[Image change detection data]
★ ★ ★

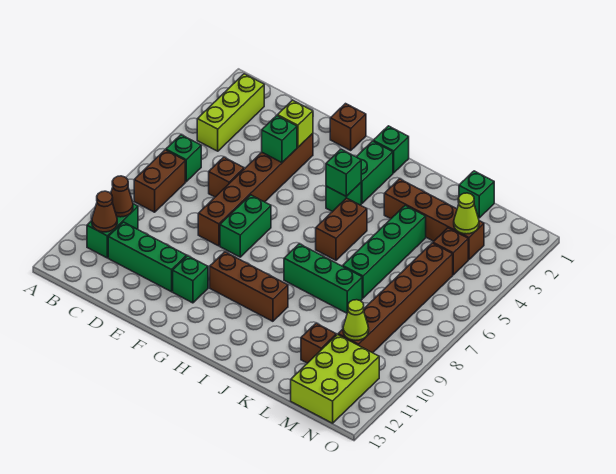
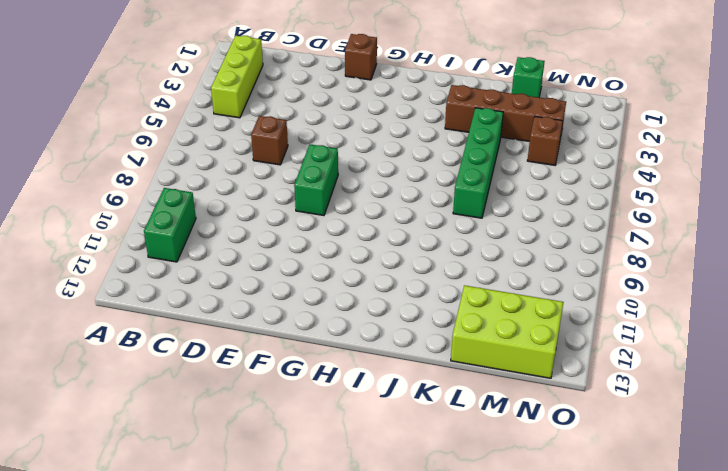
lime brick L12:N13 level 1 -> lime brick M11:N13 level 1
none -> green brick B6 level 1
none -> brown brick B7:B8 level 1
none -> green brick C11:E11 level 1
none -> brown brick E3:E8 level 1

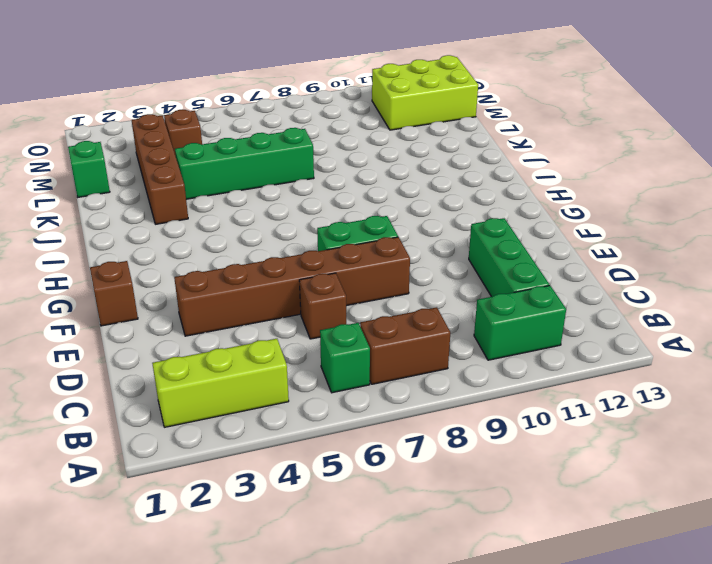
none -> green brick F11 level 1
none -> brown brick G10:I10 level 1
none -> green brick H1 level 1
none -> green brick H2:H3 level 1

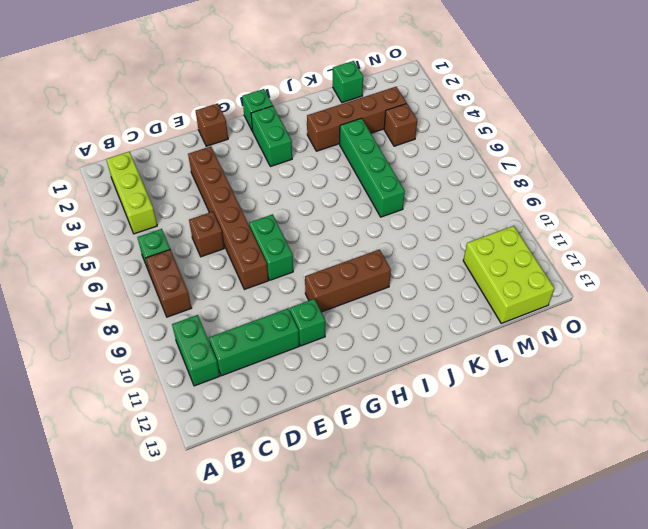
none -> green brick H4 level 1
none -> brown brick I5:I6 level 1
none -> green brick I8:K8 level 1
none -> brown brick L11 level 1

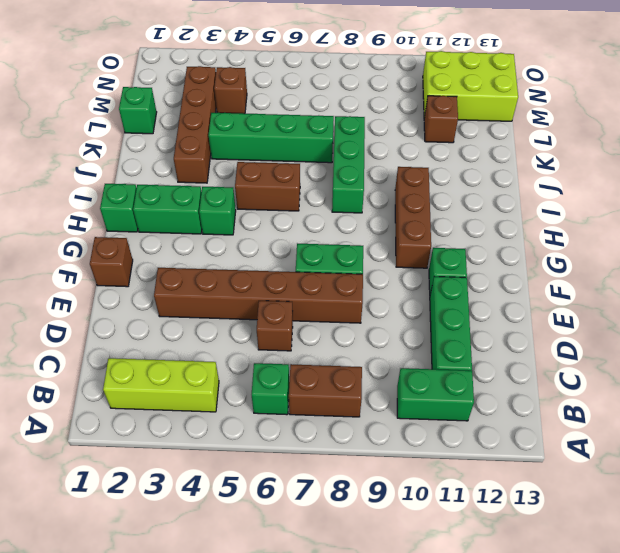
none -> brown brick M5:M10 level 1
none -> brown cone B10 level 2
none -> brown cone B11 level 2
none -> lime brick E3 level 2

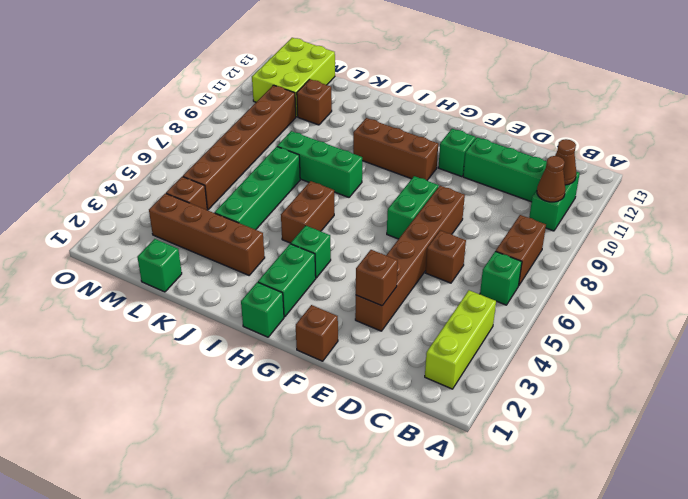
brown brick E3 level 2 -> lime brick E3 level 2
none -> green brick E4 level 2
none -> green brick H4 level 2
none -> lime cone M3 level 2
none -> lime cone M10 level 2

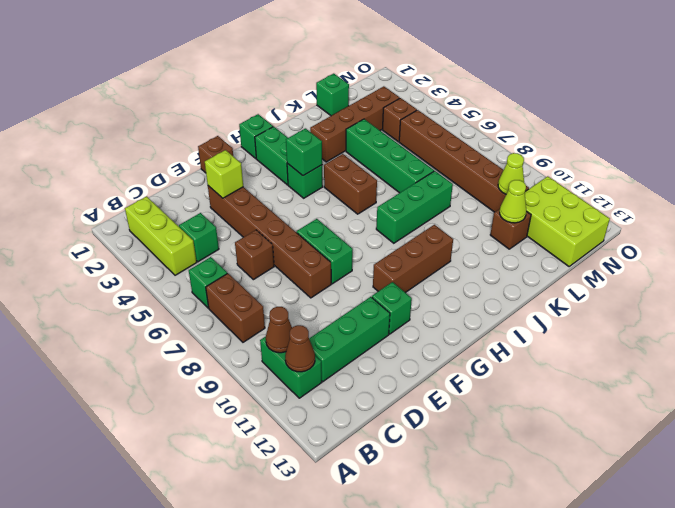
green brick C4 level 1 -> green brick E4 level 2
lime cone L11 level 2 -> lime cone M3 level 2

★ ★ ★

WORK TASK
Write the lines out again exactly, beginning at the one containing "none -> brown brick L11 level 1" and ending with the last line of the entries, but without any pictures.

RESULT OF THE EXERCISE
none -> brown brick L11 level 1

none -> brown brick M5:M10 level 1
none -> brown cone B10 level 2
none -> brown cone B11 level 2
none -> lime brick E3 level 2

brown brick E3 level 2 -> lime brick E3 level 2
none -> green brick E4 level 2
none -> green brick H4 level 2
none -> lime cone M3 level 2
none -> lime cone M10 level 2

green brick C4 level 1 -> green brick E4 level 2
lime cone L11 level 2 -> lime cone M3 level 2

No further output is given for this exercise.